REQUIRED ACTION: Would you copy each line of the records that includes the word "minus"?

PROVIDED MATERIAL:
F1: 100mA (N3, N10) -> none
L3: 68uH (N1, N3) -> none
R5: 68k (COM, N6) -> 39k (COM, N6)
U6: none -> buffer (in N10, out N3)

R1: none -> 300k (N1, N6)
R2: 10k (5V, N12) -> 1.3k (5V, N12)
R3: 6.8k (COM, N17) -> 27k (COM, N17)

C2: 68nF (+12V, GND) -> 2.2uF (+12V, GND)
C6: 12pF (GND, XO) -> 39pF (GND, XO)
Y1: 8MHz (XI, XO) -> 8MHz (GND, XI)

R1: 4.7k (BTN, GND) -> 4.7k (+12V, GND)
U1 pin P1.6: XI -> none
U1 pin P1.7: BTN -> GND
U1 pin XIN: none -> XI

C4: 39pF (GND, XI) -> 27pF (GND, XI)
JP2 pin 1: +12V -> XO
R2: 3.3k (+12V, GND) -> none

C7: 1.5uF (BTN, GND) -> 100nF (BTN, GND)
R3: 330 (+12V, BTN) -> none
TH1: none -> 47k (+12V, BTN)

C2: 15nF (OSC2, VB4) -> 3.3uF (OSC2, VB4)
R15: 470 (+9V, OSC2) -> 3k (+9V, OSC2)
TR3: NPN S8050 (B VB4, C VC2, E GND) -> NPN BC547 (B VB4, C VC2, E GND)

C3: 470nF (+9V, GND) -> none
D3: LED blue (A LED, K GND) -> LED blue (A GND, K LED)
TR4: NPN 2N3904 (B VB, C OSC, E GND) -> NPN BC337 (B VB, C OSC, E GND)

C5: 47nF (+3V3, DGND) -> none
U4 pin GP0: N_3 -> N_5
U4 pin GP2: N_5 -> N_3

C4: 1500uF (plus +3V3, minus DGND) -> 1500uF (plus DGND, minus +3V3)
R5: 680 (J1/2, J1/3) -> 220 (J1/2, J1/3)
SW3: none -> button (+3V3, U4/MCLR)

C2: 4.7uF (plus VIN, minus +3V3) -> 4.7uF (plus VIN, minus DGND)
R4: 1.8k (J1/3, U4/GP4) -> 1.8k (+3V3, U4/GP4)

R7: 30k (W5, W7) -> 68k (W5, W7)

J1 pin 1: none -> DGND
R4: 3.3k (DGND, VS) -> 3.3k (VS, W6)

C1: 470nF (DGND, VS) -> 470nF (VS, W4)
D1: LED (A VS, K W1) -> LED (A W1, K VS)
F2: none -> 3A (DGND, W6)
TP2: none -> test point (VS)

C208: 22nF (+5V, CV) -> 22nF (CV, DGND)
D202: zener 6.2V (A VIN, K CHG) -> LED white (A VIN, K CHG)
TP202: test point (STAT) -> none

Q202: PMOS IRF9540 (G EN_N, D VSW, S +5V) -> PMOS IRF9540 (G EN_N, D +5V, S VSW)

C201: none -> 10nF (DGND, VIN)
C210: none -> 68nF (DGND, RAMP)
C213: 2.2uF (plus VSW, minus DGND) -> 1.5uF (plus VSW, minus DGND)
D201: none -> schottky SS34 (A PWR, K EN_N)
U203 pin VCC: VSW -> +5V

RESPONSE FOR THIS EXERCISE:
C4: 1500uF (plus +3V3, minus DGND) -> 1500uF (plus DGND, minus +3V3)
C2: 4.7uF (plus VIN, minus +3V3) -> 4.7uF (plus VIN, minus DGND)
C213: 2.2uF (plus VSW, minus DGND) -> 1.5uF (plus VSW, minus DGND)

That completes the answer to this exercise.